Down to the last line, reproduce the records exactly.

(Extracted records)
※
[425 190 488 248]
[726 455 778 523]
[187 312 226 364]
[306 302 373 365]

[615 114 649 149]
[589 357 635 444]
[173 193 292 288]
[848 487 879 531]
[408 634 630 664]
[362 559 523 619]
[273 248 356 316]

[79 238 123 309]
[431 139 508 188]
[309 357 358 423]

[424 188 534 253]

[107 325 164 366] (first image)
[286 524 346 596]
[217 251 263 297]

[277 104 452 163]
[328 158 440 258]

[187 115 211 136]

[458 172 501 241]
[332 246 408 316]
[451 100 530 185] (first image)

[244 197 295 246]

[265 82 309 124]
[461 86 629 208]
※
▶ _Your solution_
[425 190 488 248]
[726 455 778 523]
[187 312 226 364]
[306 302 373 365]

[615 114 649 149]
[589 357 635 444]
[173 193 292 288]
[848 487 879 531]
[408 634 630 664]
[362 559 523 619]
[273 248 356 316]

[79 238 123 309]
[431 139 508 188]
[309 357 358 423]

[424 188 534 253]

[107 325 164 366] (first image)
[286 524 346 596]
[217 251 263 297]

[277 104 452 163]
[328 158 440 258]

[187 115 211 136]

[458 172 501 241]
[332 246 408 316]
[451 100 530 185] (first image)

[244 197 295 246]

[265 82 309 124]
[461 86 629 208]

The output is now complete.